DIRECTIONS FOR THIS TASK
Copy out each line of the data holding "nothing".

RECORDS SUPPLIED
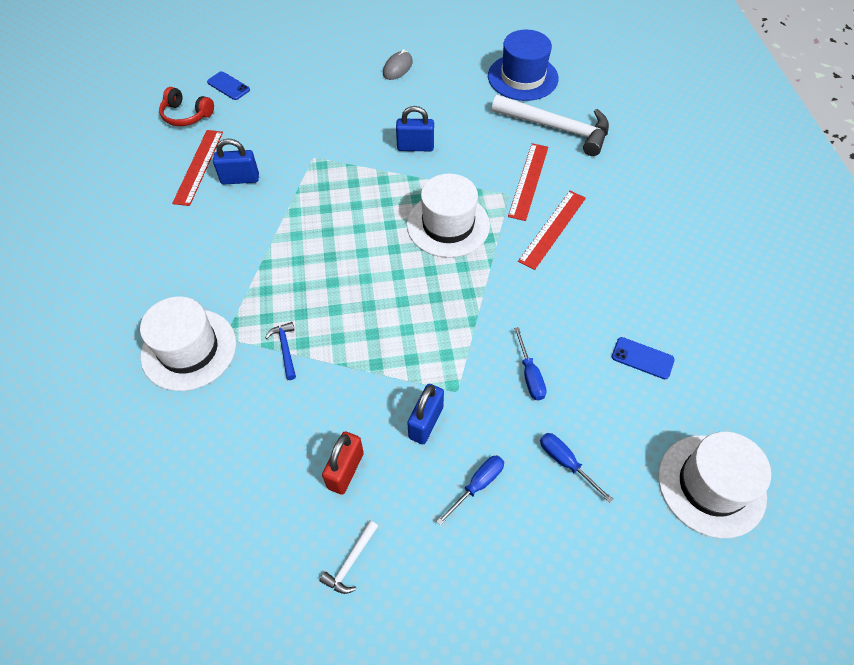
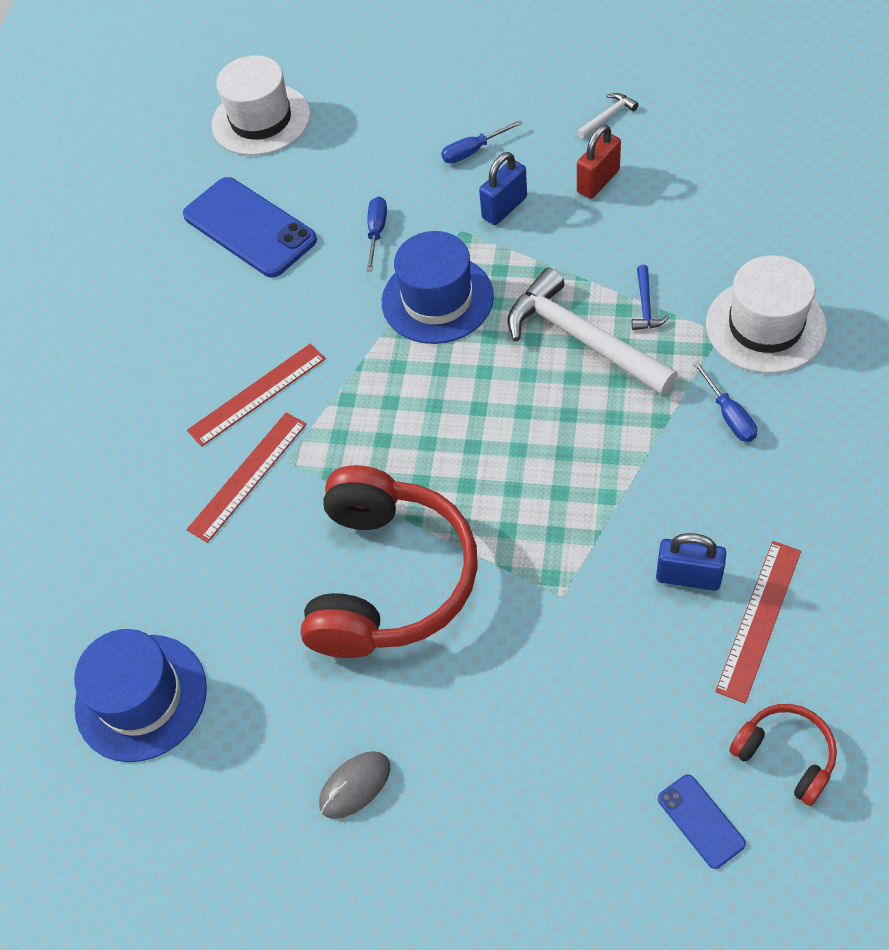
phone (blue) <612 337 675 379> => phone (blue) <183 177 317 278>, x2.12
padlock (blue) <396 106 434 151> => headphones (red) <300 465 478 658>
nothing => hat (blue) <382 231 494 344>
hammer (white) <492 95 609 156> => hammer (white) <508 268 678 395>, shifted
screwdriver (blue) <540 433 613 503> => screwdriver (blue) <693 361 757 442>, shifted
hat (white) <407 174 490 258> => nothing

ANSWER
nothing => hat (blue) <382 231 494 344>
hat (white) <407 174 490 258> => nothing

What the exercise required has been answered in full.